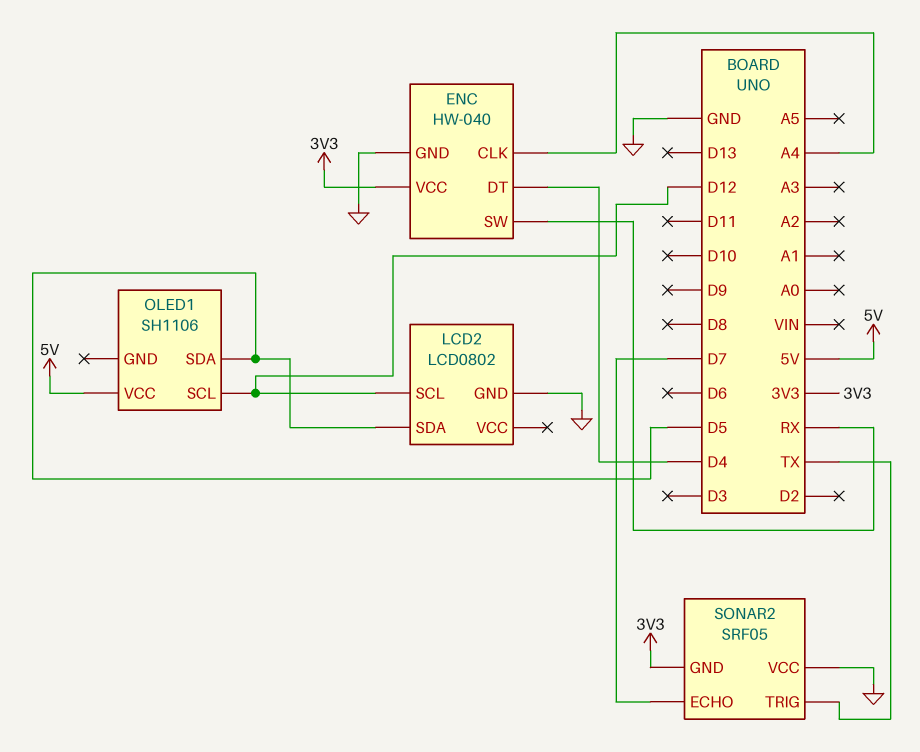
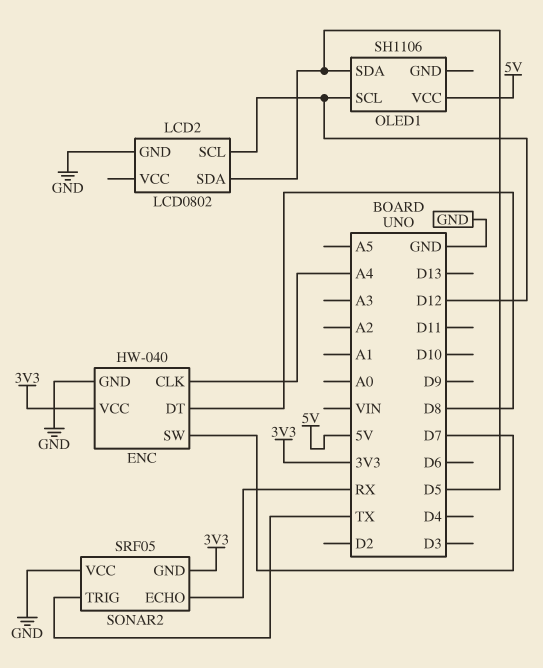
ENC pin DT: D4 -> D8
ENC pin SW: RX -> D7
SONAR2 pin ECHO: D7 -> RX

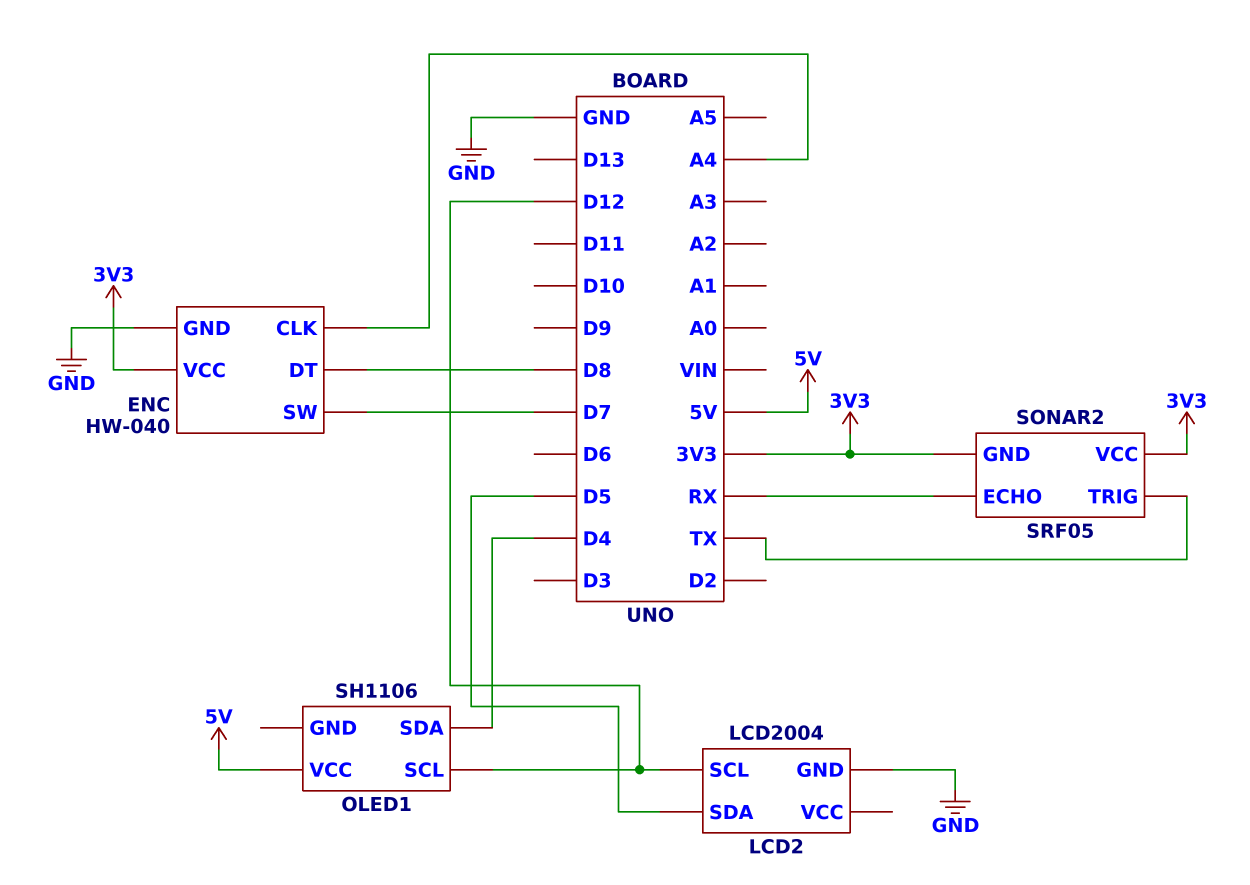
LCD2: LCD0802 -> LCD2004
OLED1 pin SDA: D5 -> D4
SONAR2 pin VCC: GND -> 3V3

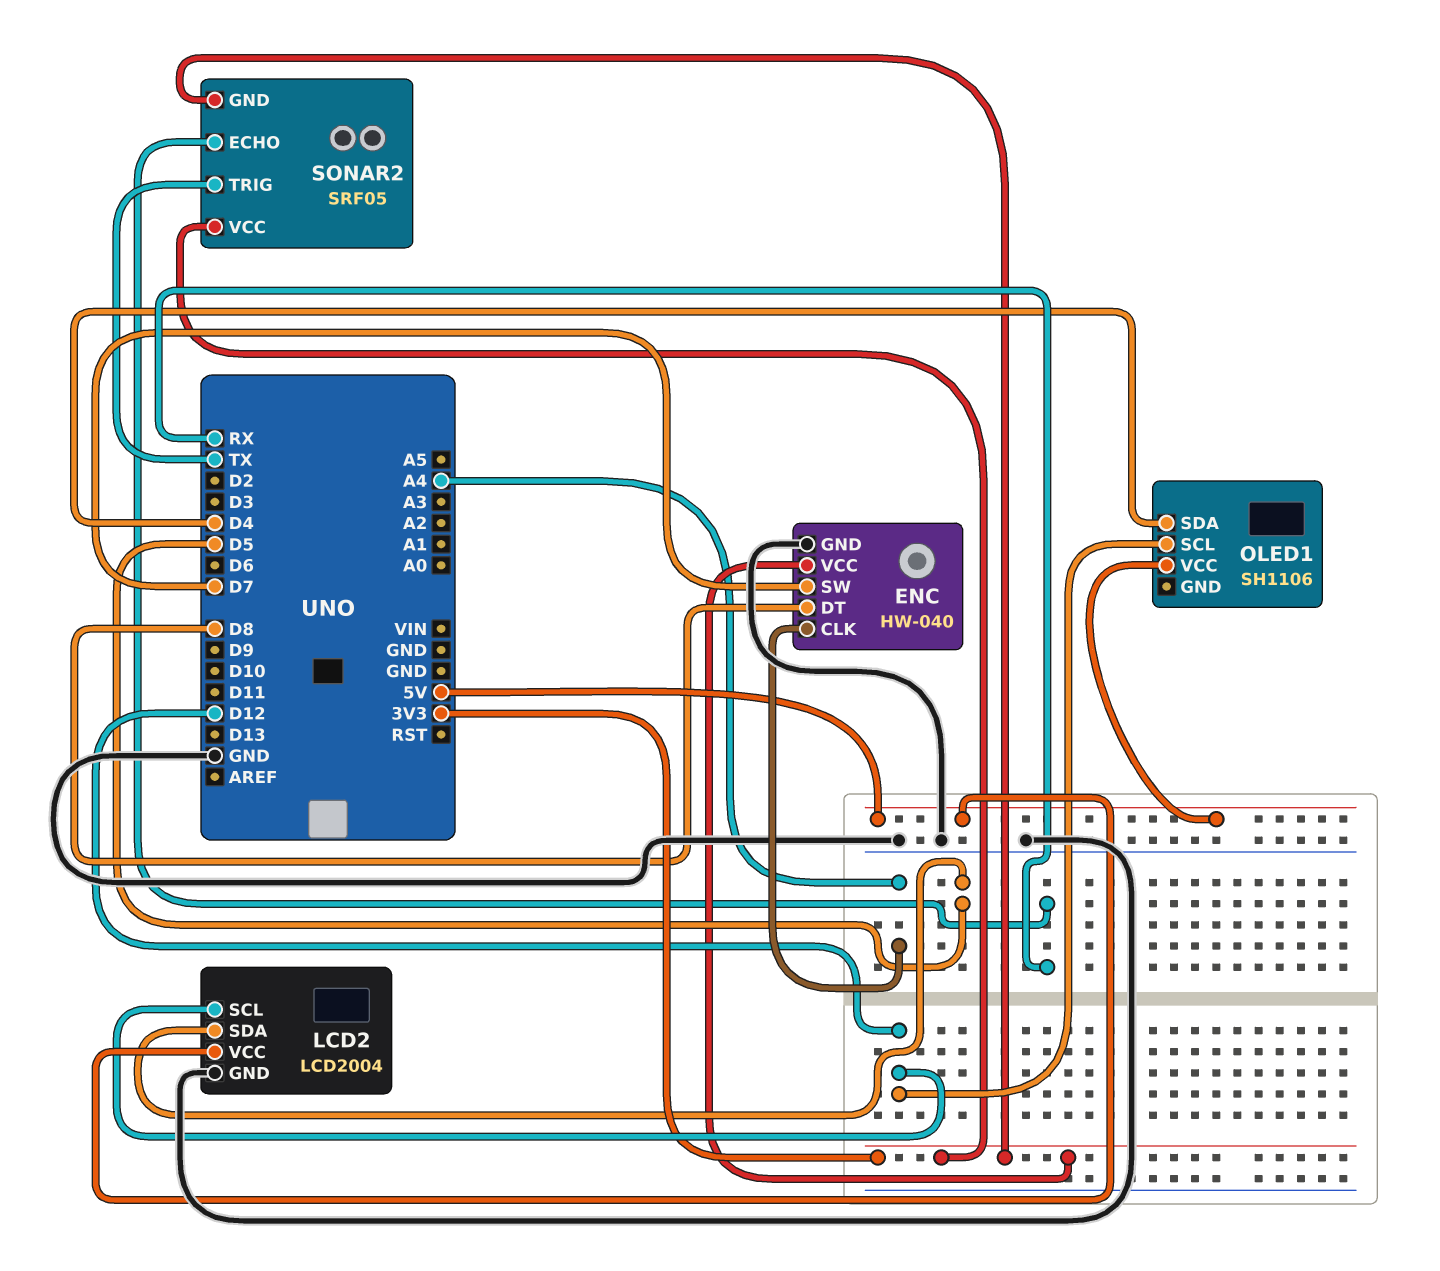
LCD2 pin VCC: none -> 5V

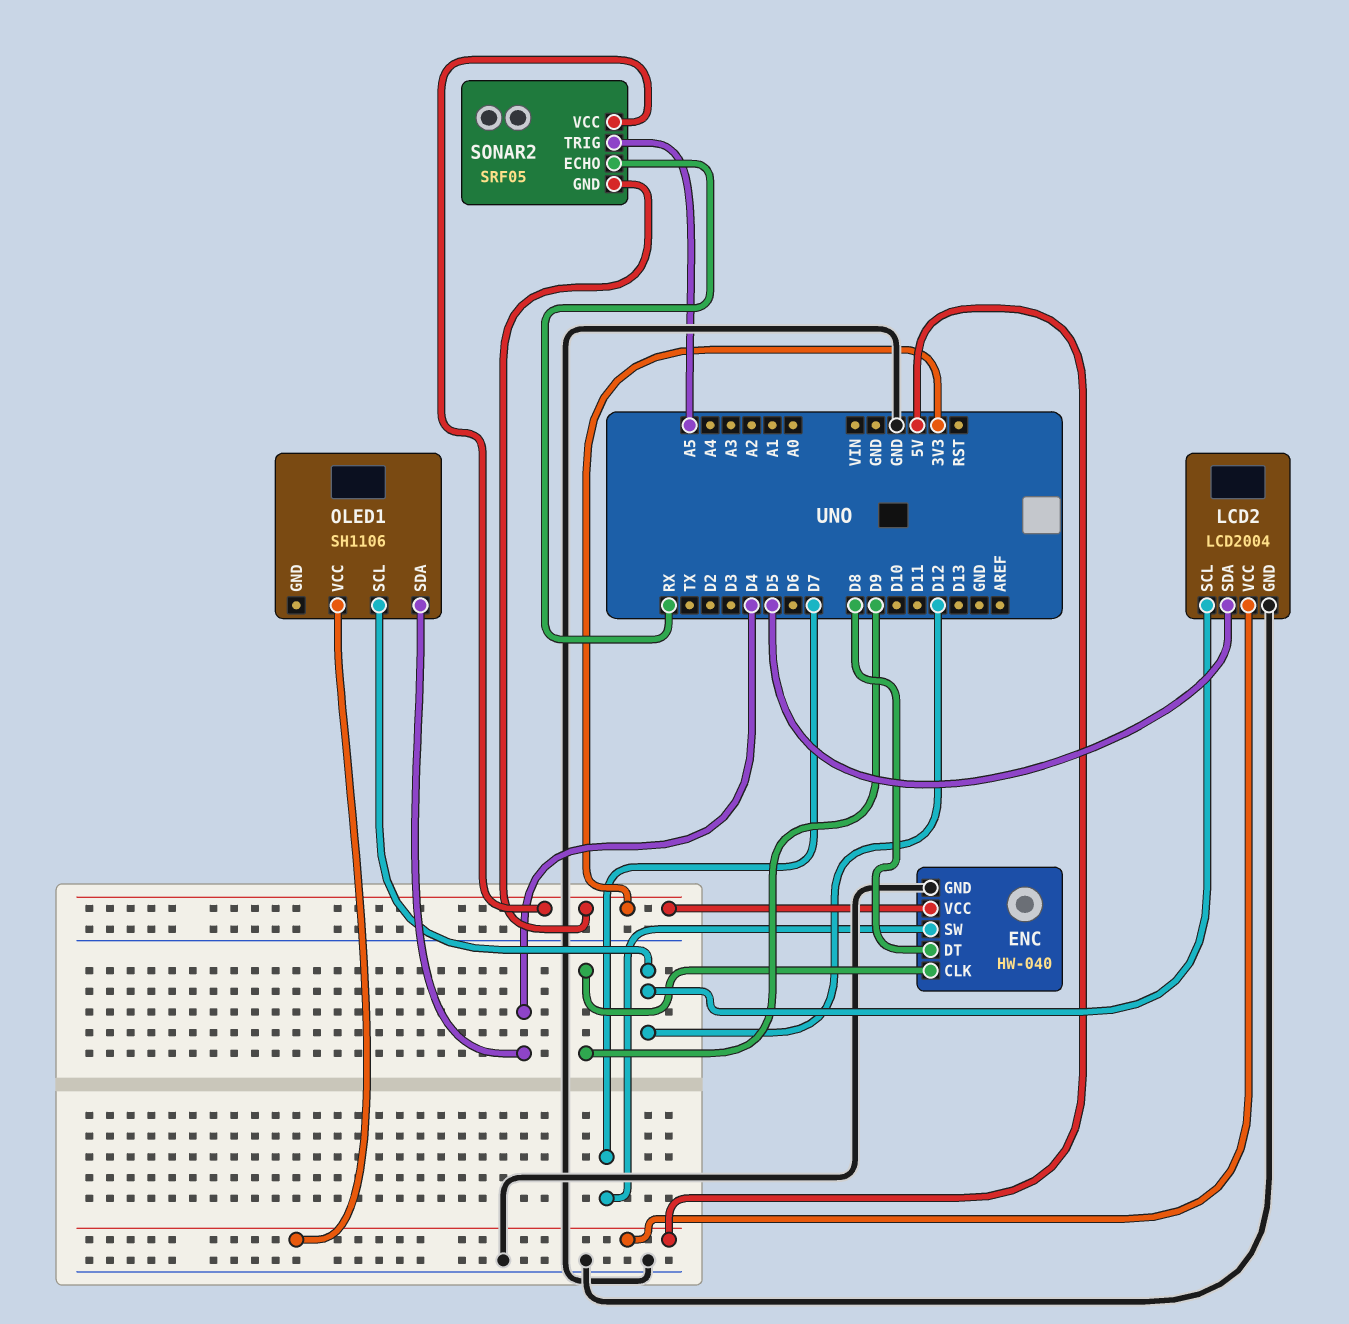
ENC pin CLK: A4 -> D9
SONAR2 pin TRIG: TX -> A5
┄┄┄┄┄┄
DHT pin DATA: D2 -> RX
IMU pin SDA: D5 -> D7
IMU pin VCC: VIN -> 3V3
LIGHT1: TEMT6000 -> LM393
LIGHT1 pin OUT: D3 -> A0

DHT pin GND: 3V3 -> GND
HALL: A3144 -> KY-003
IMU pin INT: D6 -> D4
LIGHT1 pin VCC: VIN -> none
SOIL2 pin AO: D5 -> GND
┄┄┄┄┄┄
EXERCISE:
Reply with the number of lines in the data above that contain "none", and with nothing else.

ANSWER SECTION:
2